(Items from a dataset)
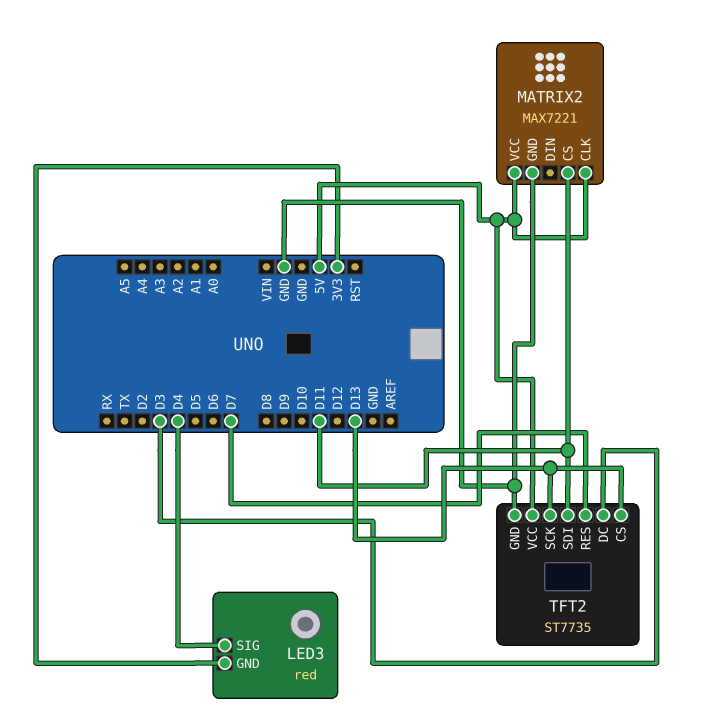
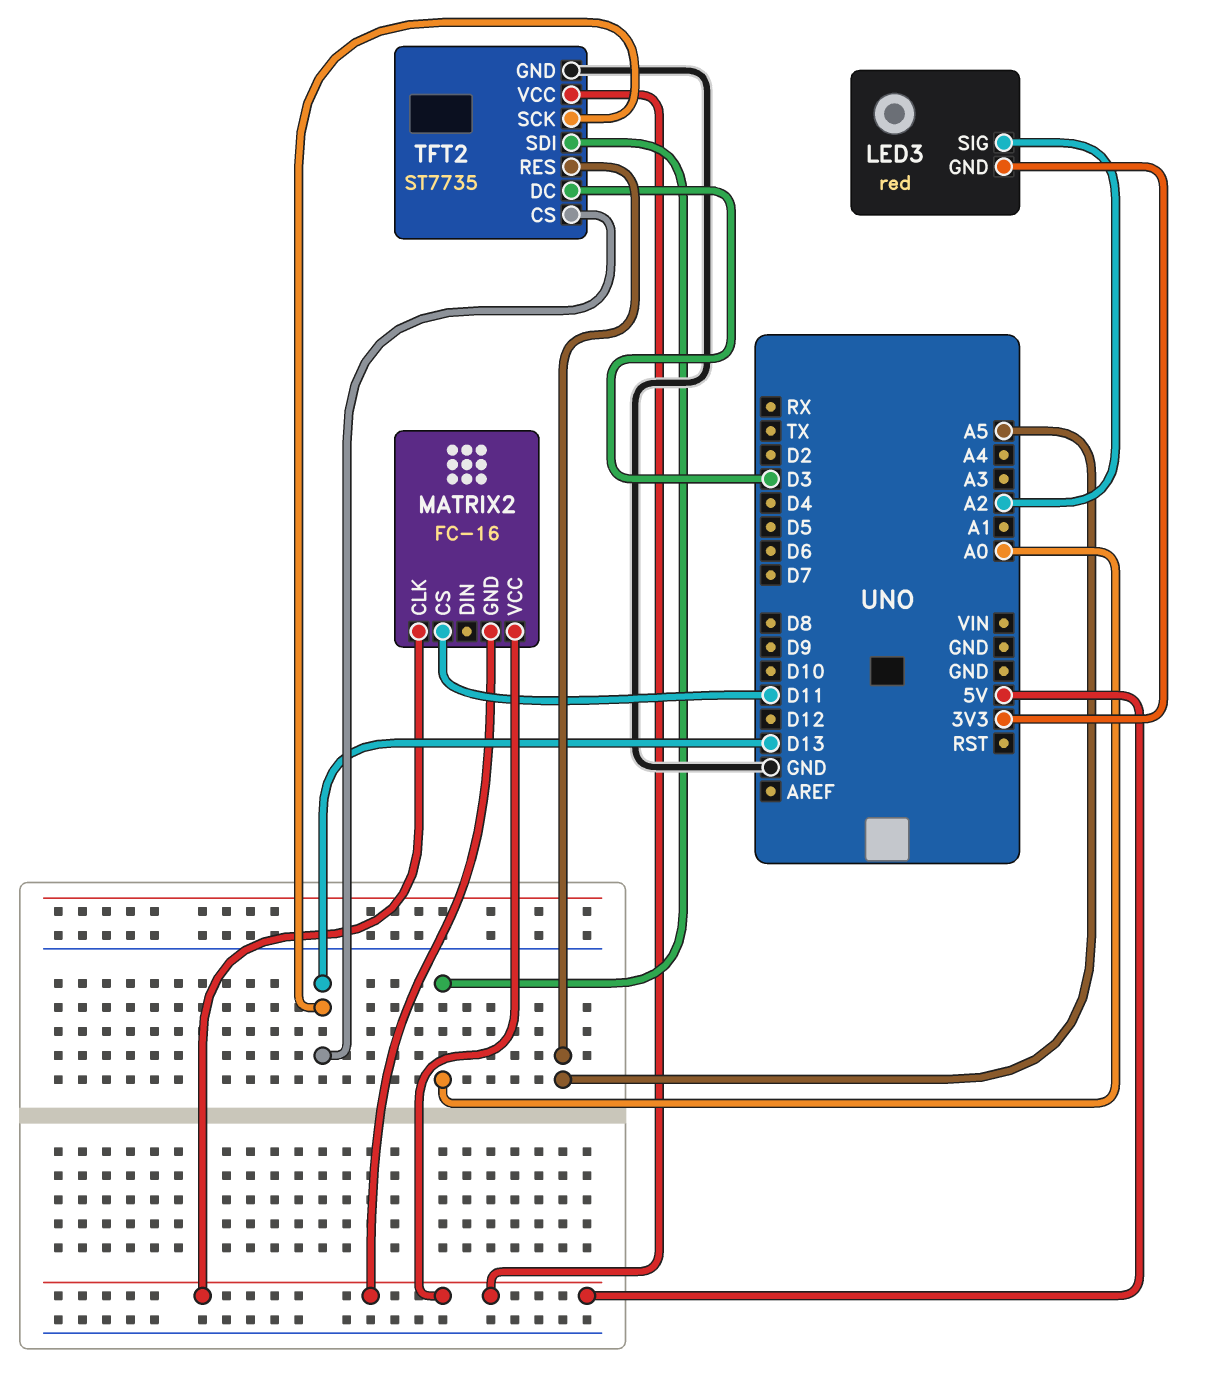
LED3 pin SIG: D4 -> A2
MATRIX2: MAX7221 -> FC-16
MATRIX2 pin GND: GND -> 5V
TFT2 pin RES: D7 -> A5
TFT2 pin SDI: D11 -> A0

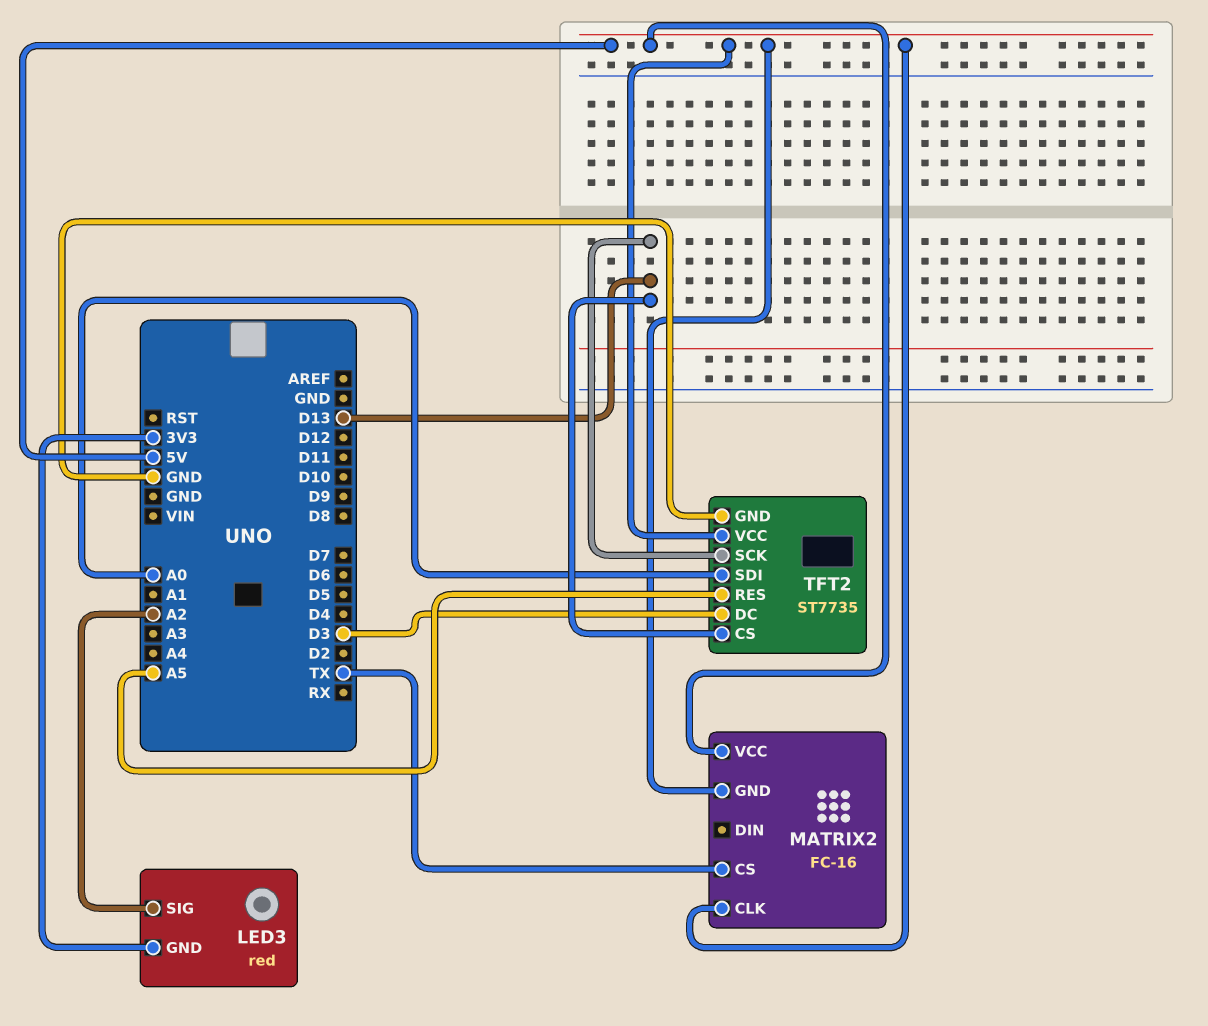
MATRIX2 pin CS: D11 -> TX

▶ [The task]: Every entry above is to be repeated word for word, with all pictures omitted.

▶ [Written response]:
LED3 pin SIG: D4 -> A2
MATRIX2: MAX7221 -> FC-16
MATRIX2 pin GND: GND -> 5V
TFT2 pin RES: D7 -> A5
TFT2 pin SDI: D11 -> A0

MATRIX2 pin CS: D11 -> TX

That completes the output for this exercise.